# [MATERIAL FOR THIS TASK]
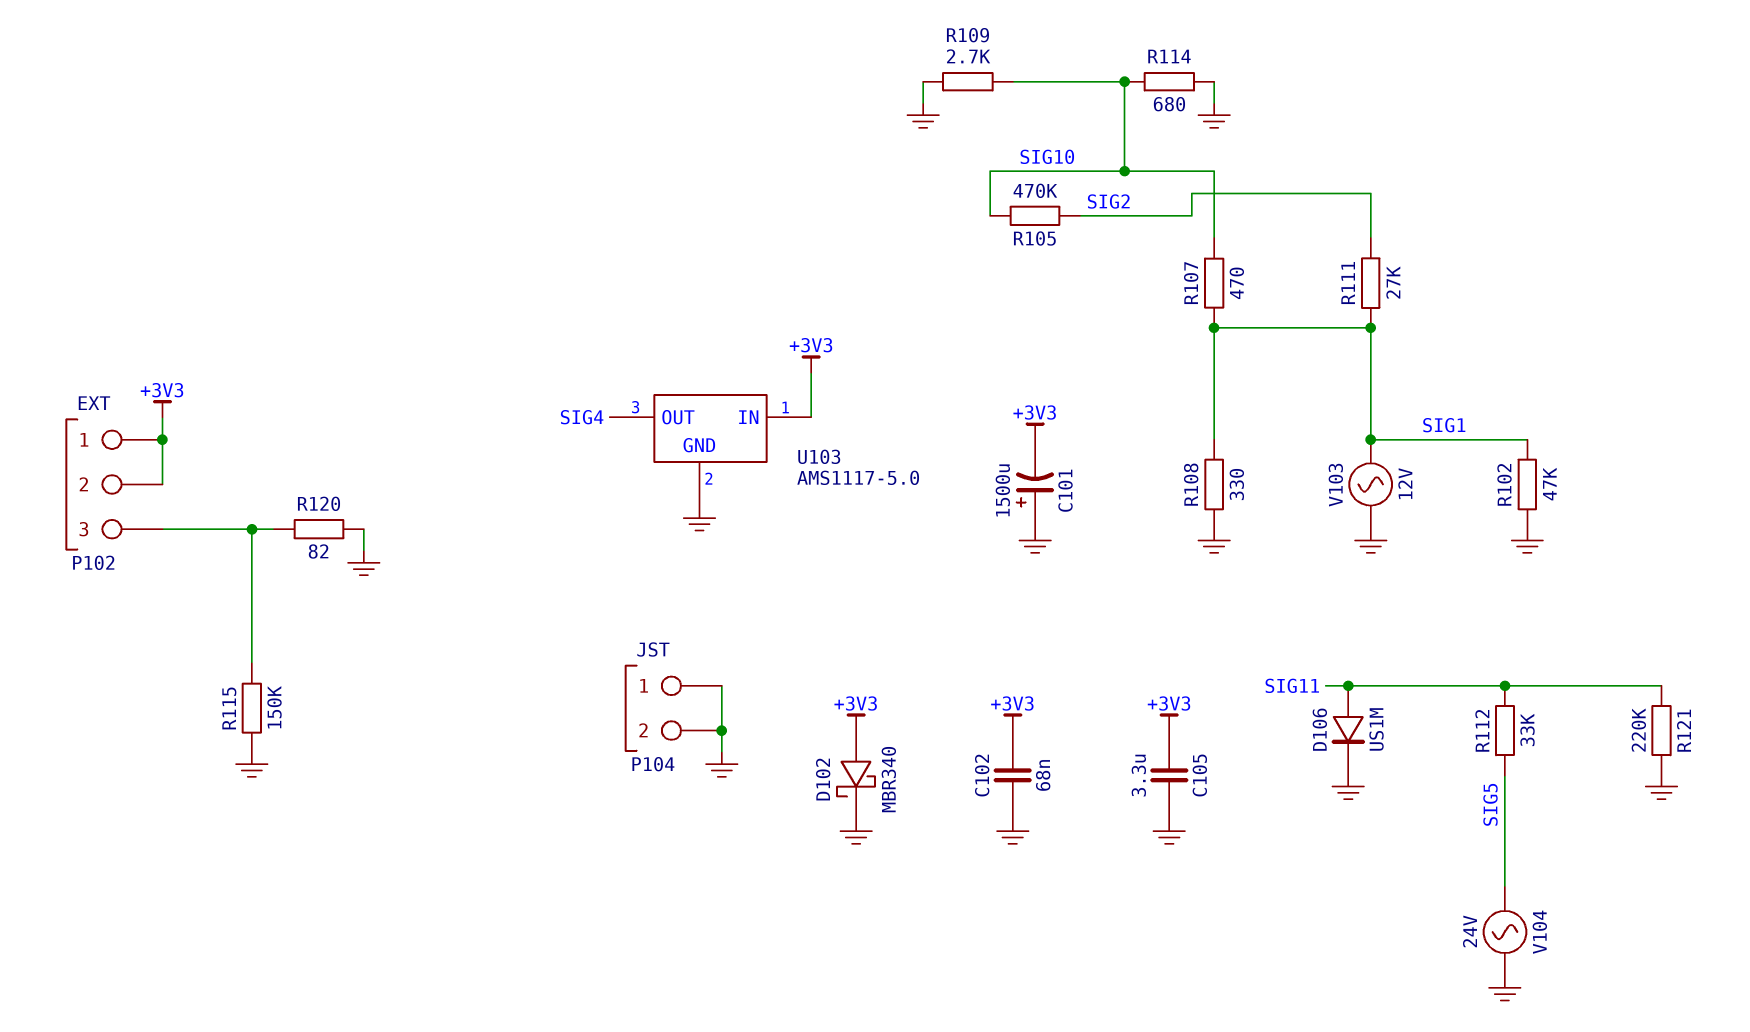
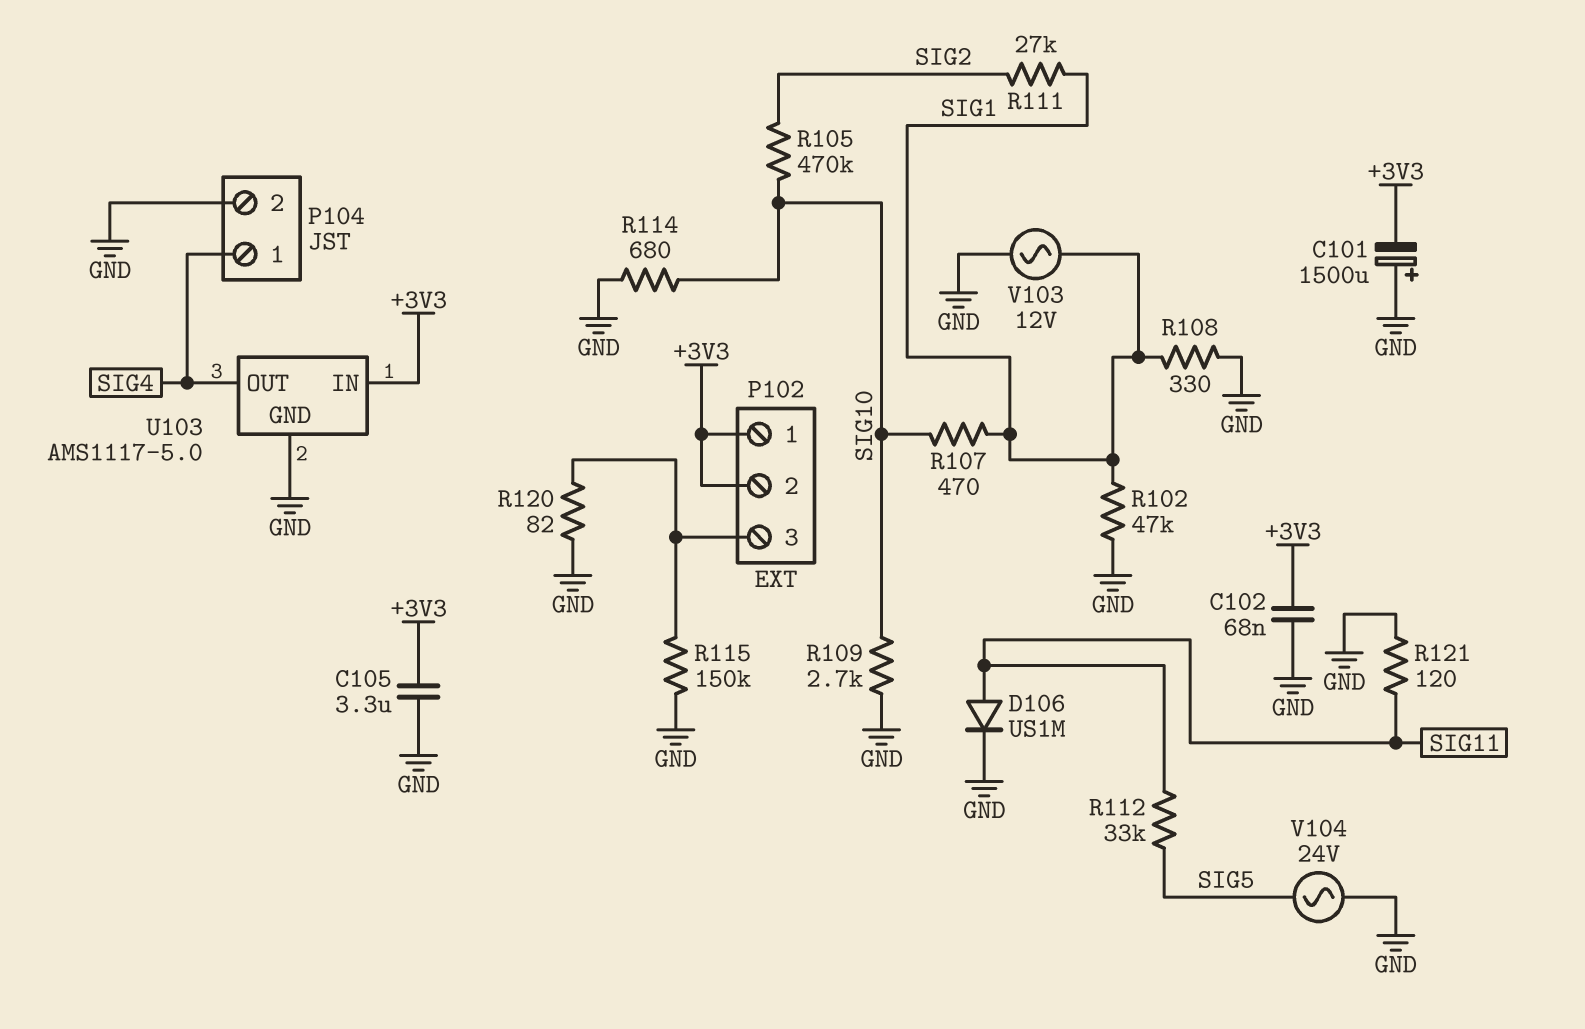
D102: schottky MBR340 (A +3V3, K GND) -> none
P104 pin 1: GND -> SIG4
R121: 220k (GND, SIG11) -> 120 (GND, SIG11)

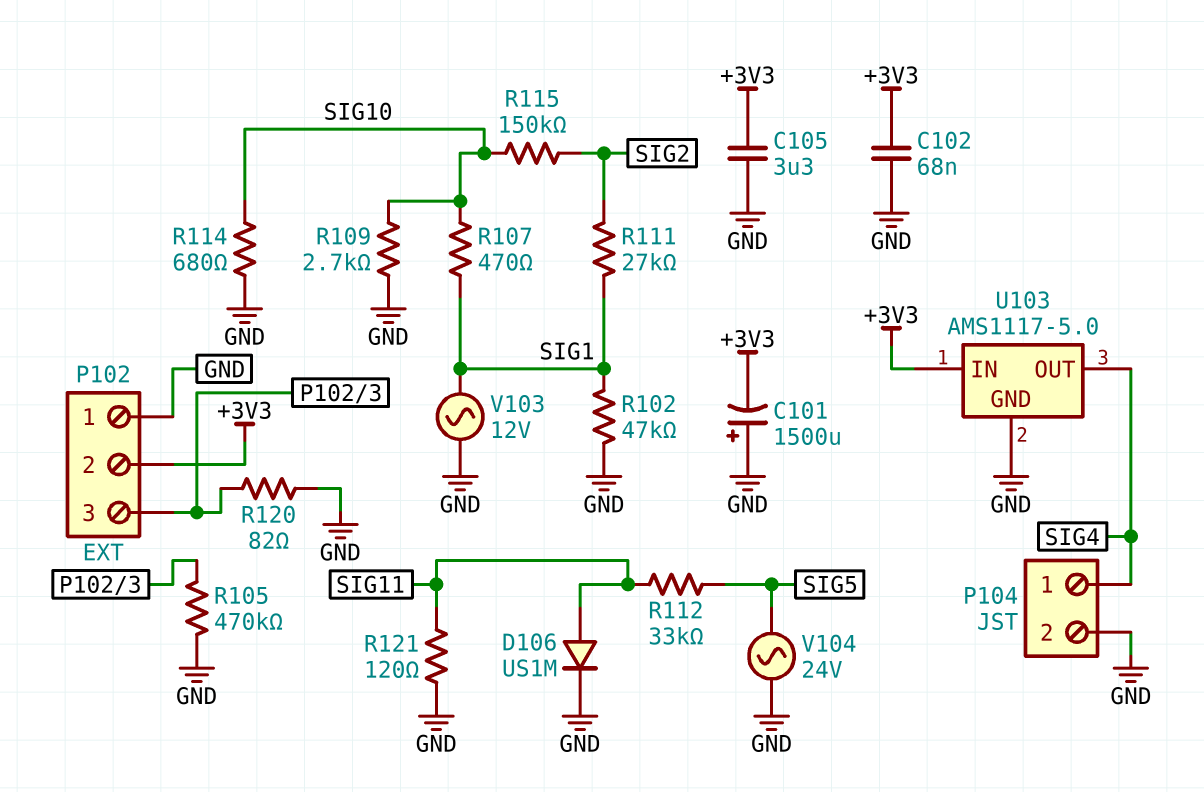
P102 pin 1: +3V3 -> GND
R105: 470k (SIG2, SIG10) -> 470k (GND, P102/3)
R108: 330 (GND, SIG1) -> none
R115: 150k (GND, P102/3) -> 150k (SIG2, SIG10)

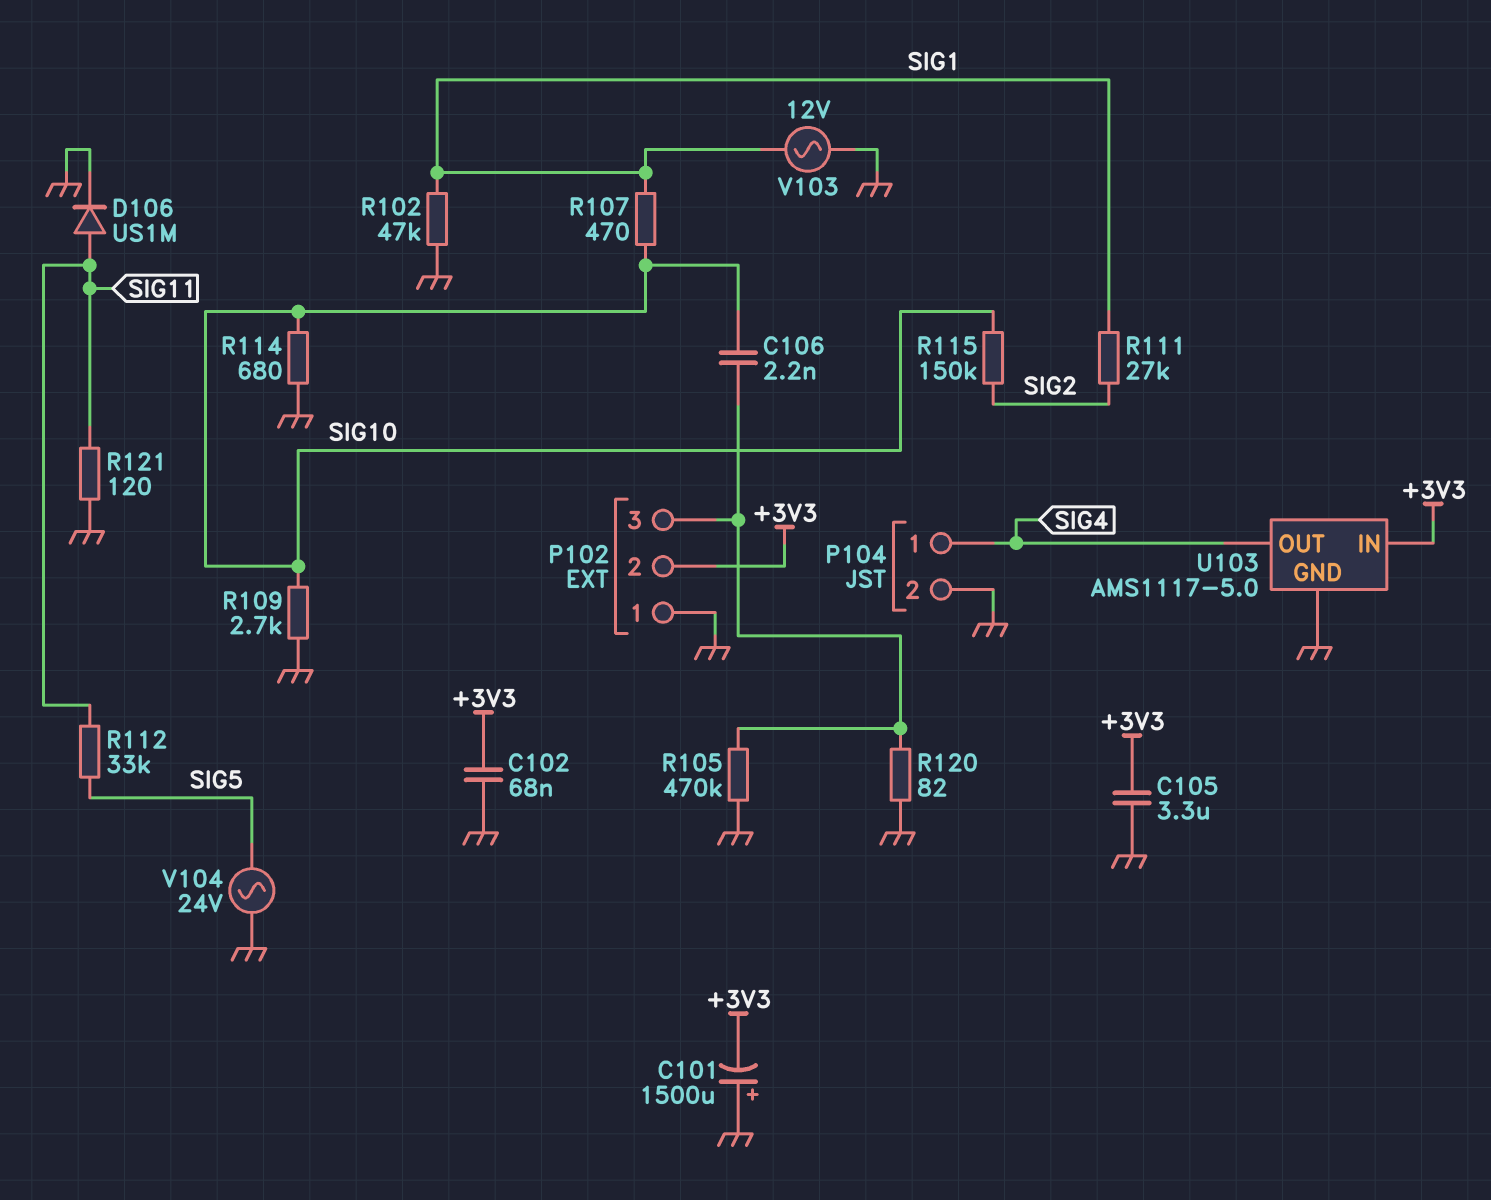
C106: none -> 2.2nF (P102/3, SIG10)

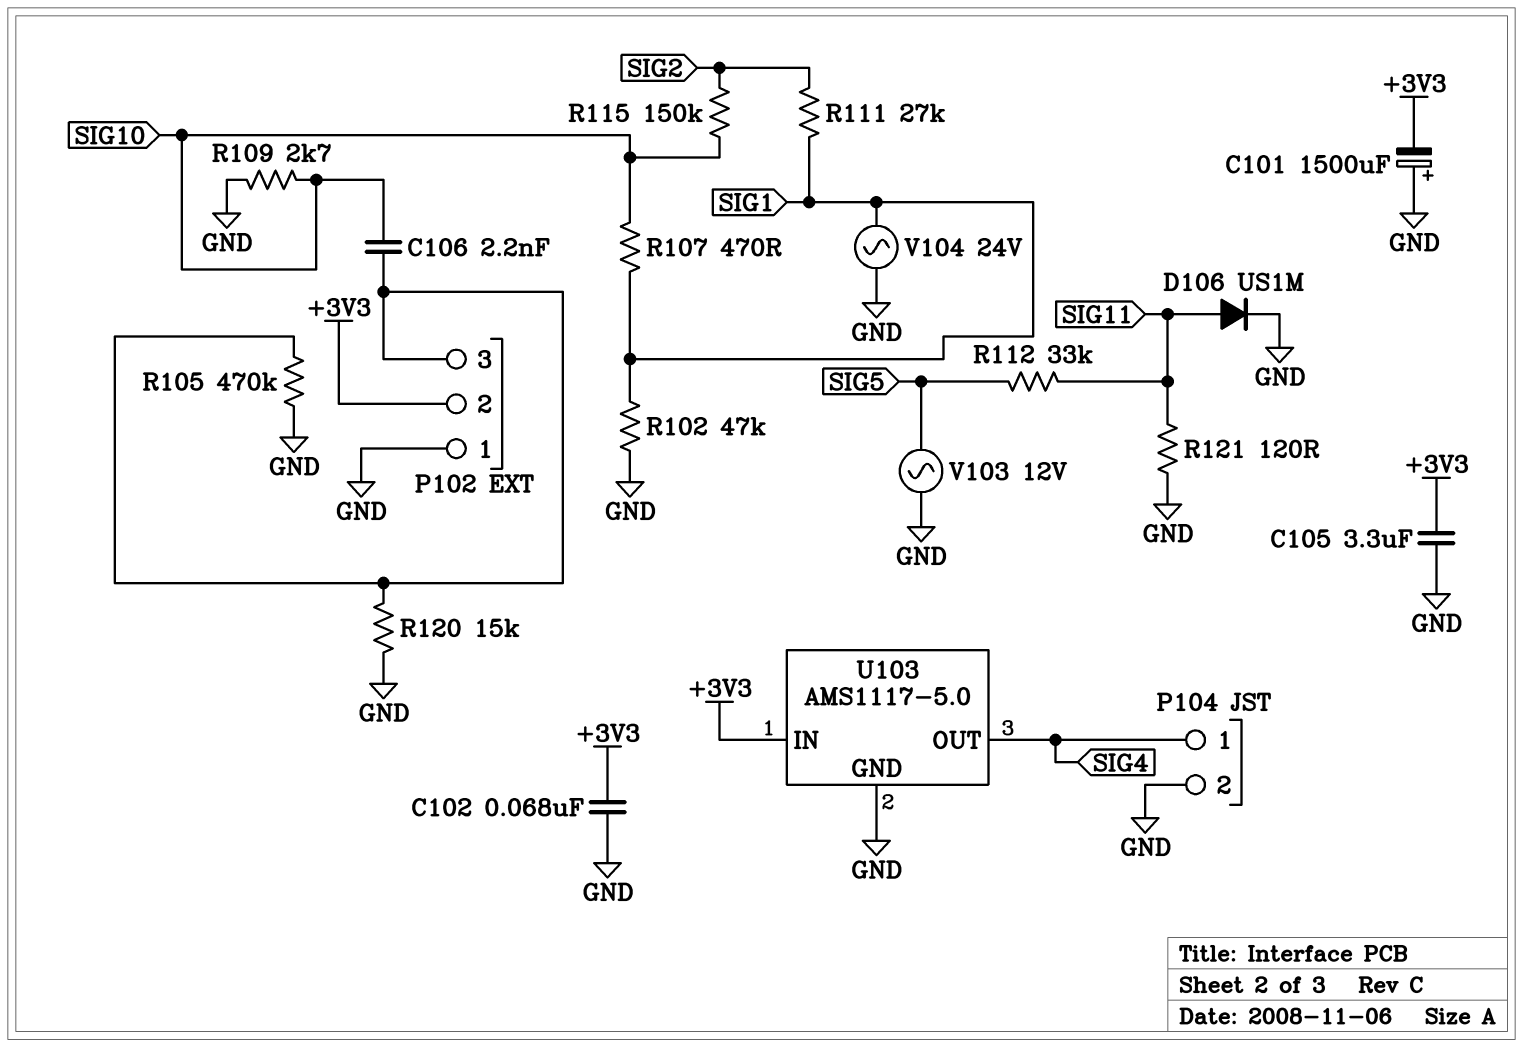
R114: 680 (GND, SIG10) -> none
R120: 82 (GND, P102/3) -> 15k (GND, P102/3)
V103: AC 12V (GND, SIG1) -> AC 12V (GND, SIG5)
V104: AC 24V (GND, SIG5) -> AC 24V (GND, SIG1)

# [DIRECTIONS FOR THIS TASK]
In the records above, transcribe exactly the lines from the one containing "R121: 220k (GND, SIG11) -> 120 (GND, SIG11)" through the last line, both included, and skip the pictures.

# [REPLY TO THE TASK]
R121: 220k (GND, SIG11) -> 120 (GND, SIG11)

P102 pin 1: +3V3 -> GND
R105: 470k (SIG2, SIG10) -> 470k (GND, P102/3)
R108: 330 (GND, SIG1) -> none
R115: 150k (GND, P102/3) -> 150k (SIG2, SIG10)

C106: none -> 2.2nF (P102/3, SIG10)

R114: 680 (GND, SIG10) -> none
R120: 82 (GND, P102/3) -> 15k (GND, P102/3)
V103: AC 12V (GND, SIG1) -> AC 12V (GND, SIG5)
V104: AC 24V (GND, SIG5) -> AC 24V (GND, SIG1)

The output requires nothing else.